:: Problem to solve ::
From the line that includes "(427, 313) = (322, 354): none -> red eraser" to the last line of the records that follow, copy every line exactly and nothing more, omitting pictures.
[Exercise materials]
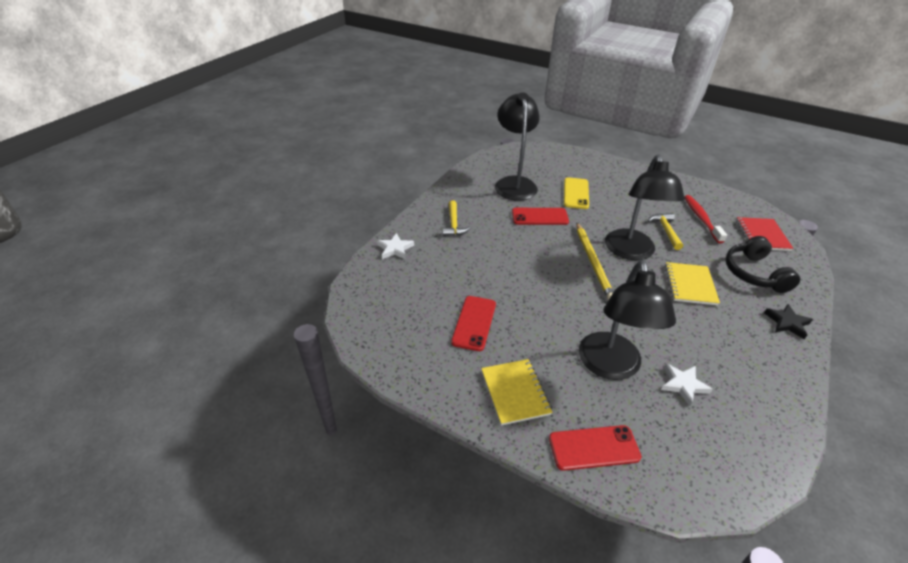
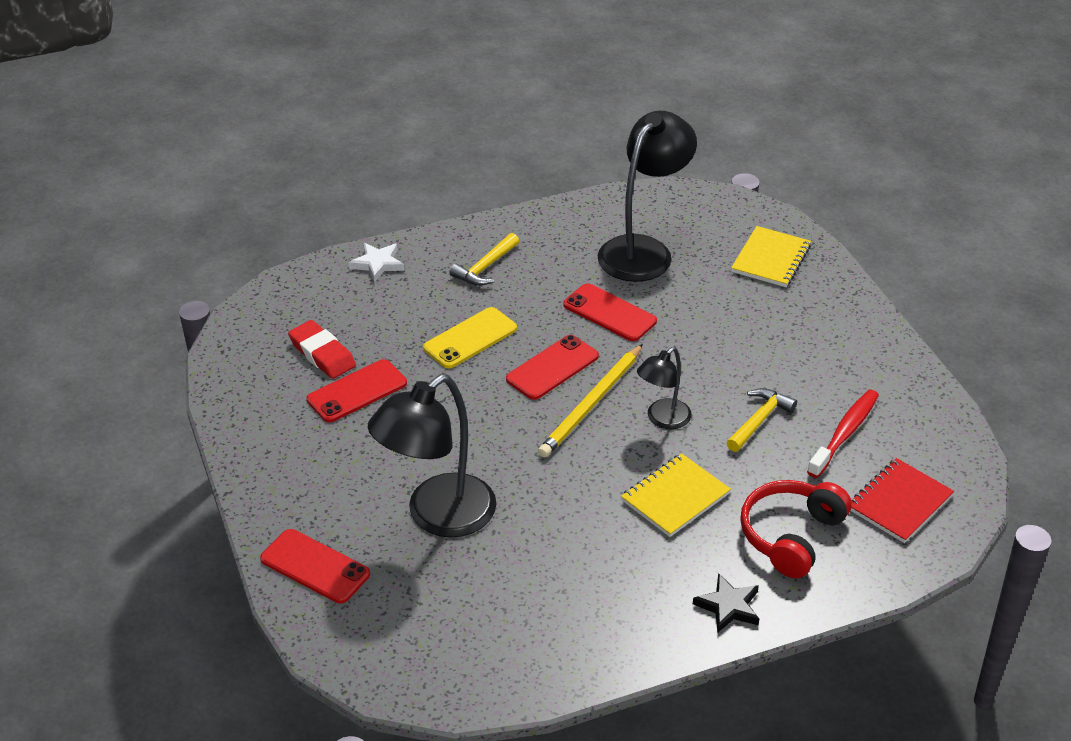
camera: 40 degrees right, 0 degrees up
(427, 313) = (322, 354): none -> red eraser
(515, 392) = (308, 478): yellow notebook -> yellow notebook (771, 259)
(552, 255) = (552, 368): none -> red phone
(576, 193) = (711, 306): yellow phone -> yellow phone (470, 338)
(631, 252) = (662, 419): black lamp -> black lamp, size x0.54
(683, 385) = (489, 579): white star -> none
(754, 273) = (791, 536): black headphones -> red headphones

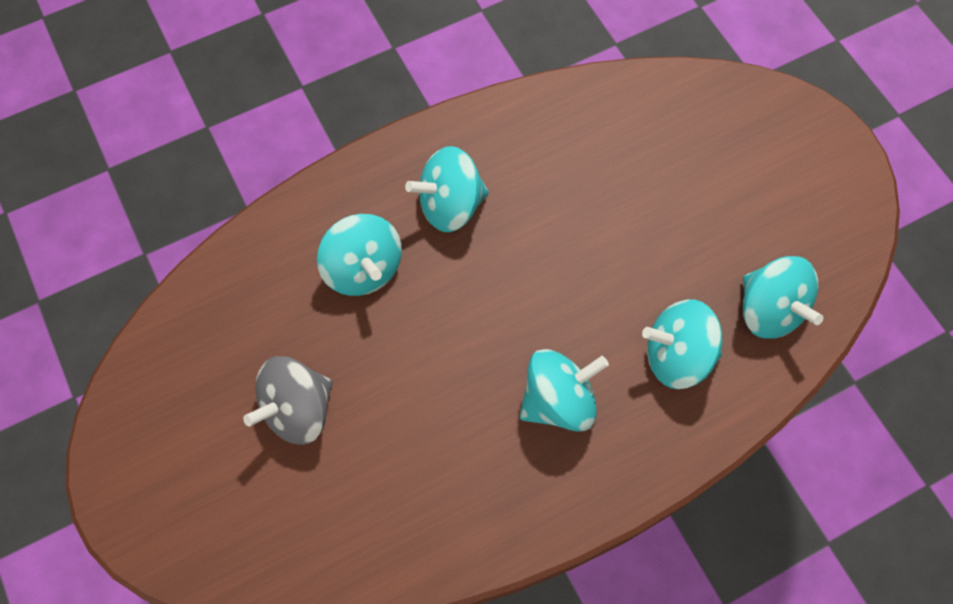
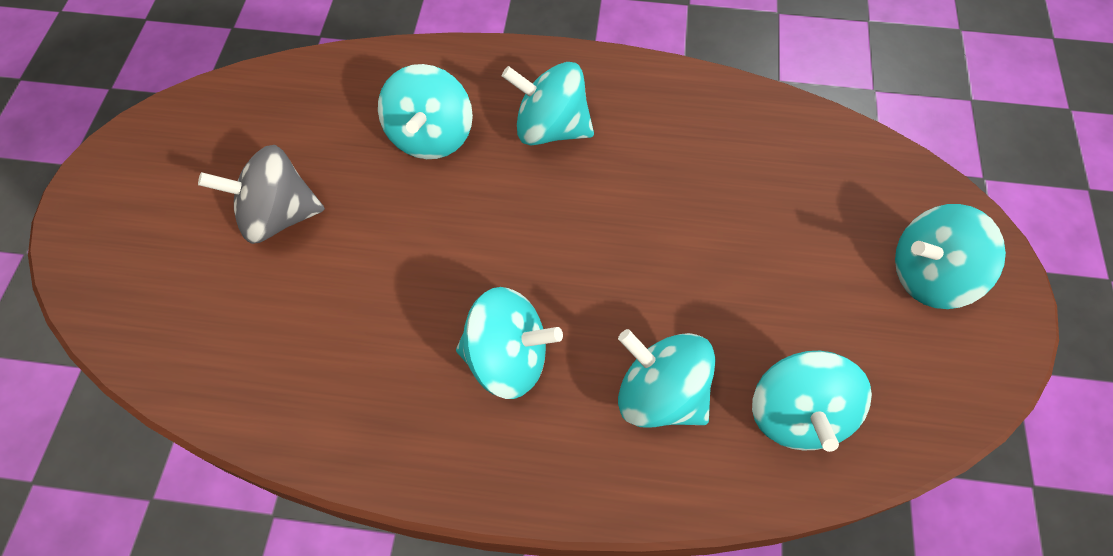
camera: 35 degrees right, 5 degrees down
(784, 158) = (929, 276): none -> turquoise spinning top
[/Exercise materials]
:: Written response ::
(427, 313) = (322, 354): none -> red eraser
(515, 392) = (308, 478): yellow notebook -> yellow notebook (771, 259)
(552, 255) = (552, 368): none -> red phone
(576, 193) = (711, 306): yellow phone -> yellow phone (470, 338)
(631, 252) = (662, 419): black lamp -> black lamp, size x0.54
(683, 385) = (489, 579): white star -> none
(754, 273) = (791, 536): black headphones -> red headphones

camera: 35 degrees right, 5 degrees down
(784, 158) = (929, 276): none -> turquoise spinning top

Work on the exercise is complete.